Recorded data
▼▼▼

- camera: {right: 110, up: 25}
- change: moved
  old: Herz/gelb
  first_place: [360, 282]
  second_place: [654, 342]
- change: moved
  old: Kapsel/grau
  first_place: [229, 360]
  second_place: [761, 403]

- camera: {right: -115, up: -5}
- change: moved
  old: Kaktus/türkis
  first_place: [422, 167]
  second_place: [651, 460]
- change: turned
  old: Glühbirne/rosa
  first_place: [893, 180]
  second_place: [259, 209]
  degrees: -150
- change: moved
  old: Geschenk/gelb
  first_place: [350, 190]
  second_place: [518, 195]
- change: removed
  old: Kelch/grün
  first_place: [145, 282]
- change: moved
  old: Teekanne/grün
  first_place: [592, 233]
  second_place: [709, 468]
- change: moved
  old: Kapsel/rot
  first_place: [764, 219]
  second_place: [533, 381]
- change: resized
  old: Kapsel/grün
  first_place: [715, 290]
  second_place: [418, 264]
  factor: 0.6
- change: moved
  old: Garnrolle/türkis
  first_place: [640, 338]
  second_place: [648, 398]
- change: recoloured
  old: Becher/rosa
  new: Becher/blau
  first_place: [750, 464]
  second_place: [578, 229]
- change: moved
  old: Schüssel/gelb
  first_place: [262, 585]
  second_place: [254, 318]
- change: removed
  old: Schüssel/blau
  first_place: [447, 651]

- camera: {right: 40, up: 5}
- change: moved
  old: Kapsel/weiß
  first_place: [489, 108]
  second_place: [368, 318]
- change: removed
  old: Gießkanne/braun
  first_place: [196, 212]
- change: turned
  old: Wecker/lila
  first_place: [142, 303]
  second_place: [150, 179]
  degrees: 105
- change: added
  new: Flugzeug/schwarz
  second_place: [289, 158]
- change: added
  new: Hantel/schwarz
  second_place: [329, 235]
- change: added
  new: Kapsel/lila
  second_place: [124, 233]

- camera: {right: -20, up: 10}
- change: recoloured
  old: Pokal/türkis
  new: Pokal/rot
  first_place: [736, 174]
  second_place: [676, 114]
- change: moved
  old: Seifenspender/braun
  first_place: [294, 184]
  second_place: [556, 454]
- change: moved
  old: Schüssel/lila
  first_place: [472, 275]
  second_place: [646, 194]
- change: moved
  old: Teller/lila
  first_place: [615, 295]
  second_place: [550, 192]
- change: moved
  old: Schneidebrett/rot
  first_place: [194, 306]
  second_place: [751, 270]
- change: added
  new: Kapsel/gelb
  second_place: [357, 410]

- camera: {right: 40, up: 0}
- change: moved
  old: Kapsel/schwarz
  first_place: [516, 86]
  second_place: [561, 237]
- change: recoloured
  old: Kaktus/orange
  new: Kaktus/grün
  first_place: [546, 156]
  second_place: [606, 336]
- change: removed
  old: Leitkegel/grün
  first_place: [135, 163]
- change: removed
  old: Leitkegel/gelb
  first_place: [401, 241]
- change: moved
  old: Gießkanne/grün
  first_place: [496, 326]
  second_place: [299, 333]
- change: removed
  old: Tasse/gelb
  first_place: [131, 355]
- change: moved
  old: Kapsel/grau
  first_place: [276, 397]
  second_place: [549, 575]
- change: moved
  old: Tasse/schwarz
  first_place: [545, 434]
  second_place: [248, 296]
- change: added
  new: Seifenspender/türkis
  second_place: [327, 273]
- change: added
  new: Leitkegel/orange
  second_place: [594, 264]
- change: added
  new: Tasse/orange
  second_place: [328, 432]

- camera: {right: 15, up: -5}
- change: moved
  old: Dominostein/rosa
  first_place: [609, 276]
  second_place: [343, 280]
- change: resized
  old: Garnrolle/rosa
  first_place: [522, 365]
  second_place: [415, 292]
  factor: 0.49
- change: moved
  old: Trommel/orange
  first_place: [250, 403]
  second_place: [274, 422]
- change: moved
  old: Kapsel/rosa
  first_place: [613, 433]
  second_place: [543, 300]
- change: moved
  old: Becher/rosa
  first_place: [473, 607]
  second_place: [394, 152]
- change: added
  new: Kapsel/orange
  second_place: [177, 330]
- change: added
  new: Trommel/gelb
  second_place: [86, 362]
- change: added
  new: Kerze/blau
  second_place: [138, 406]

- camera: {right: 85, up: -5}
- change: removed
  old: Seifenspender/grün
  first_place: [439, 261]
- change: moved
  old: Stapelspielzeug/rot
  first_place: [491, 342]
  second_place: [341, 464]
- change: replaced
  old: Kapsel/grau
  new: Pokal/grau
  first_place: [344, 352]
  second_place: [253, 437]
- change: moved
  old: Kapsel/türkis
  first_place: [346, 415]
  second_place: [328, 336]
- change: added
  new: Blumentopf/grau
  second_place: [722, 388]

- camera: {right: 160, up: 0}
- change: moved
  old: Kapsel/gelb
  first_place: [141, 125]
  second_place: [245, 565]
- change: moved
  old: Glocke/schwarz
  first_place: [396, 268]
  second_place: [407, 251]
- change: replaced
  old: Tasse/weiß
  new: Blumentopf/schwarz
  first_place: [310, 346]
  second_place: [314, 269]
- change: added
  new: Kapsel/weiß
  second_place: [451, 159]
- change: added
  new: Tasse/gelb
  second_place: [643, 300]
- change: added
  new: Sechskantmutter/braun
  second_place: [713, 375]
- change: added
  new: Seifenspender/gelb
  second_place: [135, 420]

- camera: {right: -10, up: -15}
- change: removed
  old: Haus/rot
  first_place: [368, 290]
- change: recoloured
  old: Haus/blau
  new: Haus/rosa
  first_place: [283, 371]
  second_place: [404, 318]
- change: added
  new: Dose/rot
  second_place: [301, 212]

▲▲▲

WHAT IS BEING ASKED
Once more, write out the records in full, exactly as they appear.

EXERCISE SOLUTION
- camera: {right: 110, up: 25}
- change: moved
  old: Herz/gelb
  first_place: [360, 282]
  second_place: [654, 342]
- change: moved
  old: Kapsel/grau
  first_place: [229, 360]
  second_place: [761, 403]

- camera: {right: -115, up: -5}
- change: moved
  old: Kaktus/türkis
  first_place: [422, 167]
  second_place: [651, 460]
- change: turned
  old: Glühbirne/rosa
  first_place: [893, 180]
  second_place: [259, 209]
  degrees: -150
- change: moved
  old: Geschenk/gelb
  first_place: [350, 190]
  second_place: [518, 195]
- change: removed
  old: Kelch/grün
  first_place: [145, 282]
- change: moved
  old: Teekanne/grün
  first_place: [592, 233]
  second_place: [709, 468]
- change: moved
  old: Kapsel/rot
  first_place: [764, 219]
  second_place: [533, 381]
- change: resized
  old: Kapsel/grün
  first_place: [715, 290]
  second_place: [418, 264]
  factor: 0.6
- change: moved
  old: Garnrolle/türkis
  first_place: [640, 338]
  second_place: [648, 398]
- change: recoloured
  old: Becher/rosa
  new: Becher/blau
  first_place: [750, 464]
  second_place: [578, 229]
- change: moved
  old: Schüssel/gelb
  first_place: [262, 585]
  second_place: [254, 318]
- change: removed
  old: Schüssel/blau
  first_place: [447, 651]

- camera: {right: 40, up: 5}
- change: moved
  old: Kapsel/weiß
  first_place: [489, 108]
  second_place: [368, 318]
- change: removed
  old: Gießkanne/braun
  first_place: [196, 212]
- change: turned
  old: Wecker/lila
  first_place: [142, 303]
  second_place: [150, 179]
  degrees: 105
- change: added
  new: Flugzeug/schwarz
  second_place: [289, 158]
- change: added
  new: Hantel/schwarz
  second_place: [329, 235]
- change: added
  new: Kapsel/lila
  second_place: [124, 233]

- camera: {right: -20, up: 10}
- change: recoloured
  old: Pokal/türkis
  new: Pokal/rot
  first_place: [736, 174]
  second_place: [676, 114]
- change: moved
  old: Seifenspender/braun
  first_place: [294, 184]
  second_place: [556, 454]
- change: moved
  old: Schüssel/lila
  first_place: [472, 275]
  second_place: [646, 194]
- change: moved
  old: Teller/lila
  first_place: [615, 295]
  second_place: [550, 192]
- change: moved
  old: Schneidebrett/rot
  first_place: [194, 306]
  second_place: [751, 270]
- change: added
  new: Kapsel/gelb
  second_place: [357, 410]

- camera: {right: 40, up: 0}
- change: moved
  old: Kapsel/schwarz
  first_place: [516, 86]
  second_place: [561, 237]
- change: recoloured
  old: Kaktus/orange
  new: Kaktus/grün
  first_place: [546, 156]
  second_place: [606, 336]
- change: removed
  old: Leitkegel/grün
  first_place: [135, 163]
- change: removed
  old: Leitkegel/gelb
  first_place: [401, 241]
- change: moved
  old: Gießkanne/grün
  first_place: [496, 326]
  second_place: [299, 333]
- change: removed
  old: Tasse/gelb
  first_place: [131, 355]
- change: moved
  old: Kapsel/grau
  first_place: [276, 397]
  second_place: [549, 575]
- change: moved
  old: Tasse/schwarz
  first_place: [545, 434]
  second_place: [248, 296]
- change: added
  new: Seifenspender/türkis
  second_place: [327, 273]
- change: added
  new: Leitkegel/orange
  second_place: [594, 264]
- change: added
  new: Tasse/orange
  second_place: [328, 432]

- camera: {right: 15, up: -5}
- change: moved
  old: Dominostein/rosa
  first_place: [609, 276]
  second_place: [343, 280]
- change: resized
  old: Garnrolle/rosa
  first_place: [522, 365]
  second_place: [415, 292]
  factor: 0.49
- change: moved
  old: Trommel/orange
  first_place: [250, 403]
  second_place: [274, 422]
- change: moved
  old: Kapsel/rosa
  first_place: [613, 433]
  second_place: [543, 300]
- change: moved
  old: Becher/rosa
  first_place: [473, 607]
  second_place: [394, 152]
- change: added
  new: Kapsel/orange
  second_place: [177, 330]
- change: added
  new: Trommel/gelb
  second_place: [86, 362]
- change: added
  new: Kerze/blau
  second_place: [138, 406]

- camera: {right: 85, up: -5}
- change: removed
  old: Seifenspender/grün
  first_place: [439, 261]
- change: moved
  old: Stapelspielzeug/rot
  first_place: [491, 342]
  second_place: [341, 464]
- change: replaced
  old: Kapsel/grau
  new: Pokal/grau
  first_place: [344, 352]
  second_place: [253, 437]
- change: moved
  old: Kapsel/türkis
  first_place: [346, 415]
  second_place: [328, 336]
- change: added
  new: Blumentopf/grau
  second_place: [722, 388]

- camera: {right: 160, up: 0}
- change: moved
  old: Kapsel/gelb
  first_place: [141, 125]
  second_place: [245, 565]
- change: moved
  old: Glocke/schwarz
  first_place: [396, 268]
  second_place: [407, 251]
- change: replaced
  old: Tasse/weiß
  new: Blumentopf/schwarz
  first_place: [310, 346]
  second_place: [314, 269]
- change: added
  new: Kapsel/weiß
  second_place: [451, 159]
- change: added
  new: Tasse/gelb
  second_place: [643, 300]
- change: added
  new: Sechskantmutter/braun
  second_place: [713, 375]
- change: added
  new: Seifenspender/gelb
  second_place: [135, 420]

- camera: {right: -10, up: -15}
- change: removed
  old: Haus/rot
  first_place: [368, 290]
- change: recoloured
  old: Haus/blau
  new: Haus/rosa
  first_place: [283, 371]
  second_place: [404, 318]
- change: added
  new: Dose/rot
  second_place: [301, 212]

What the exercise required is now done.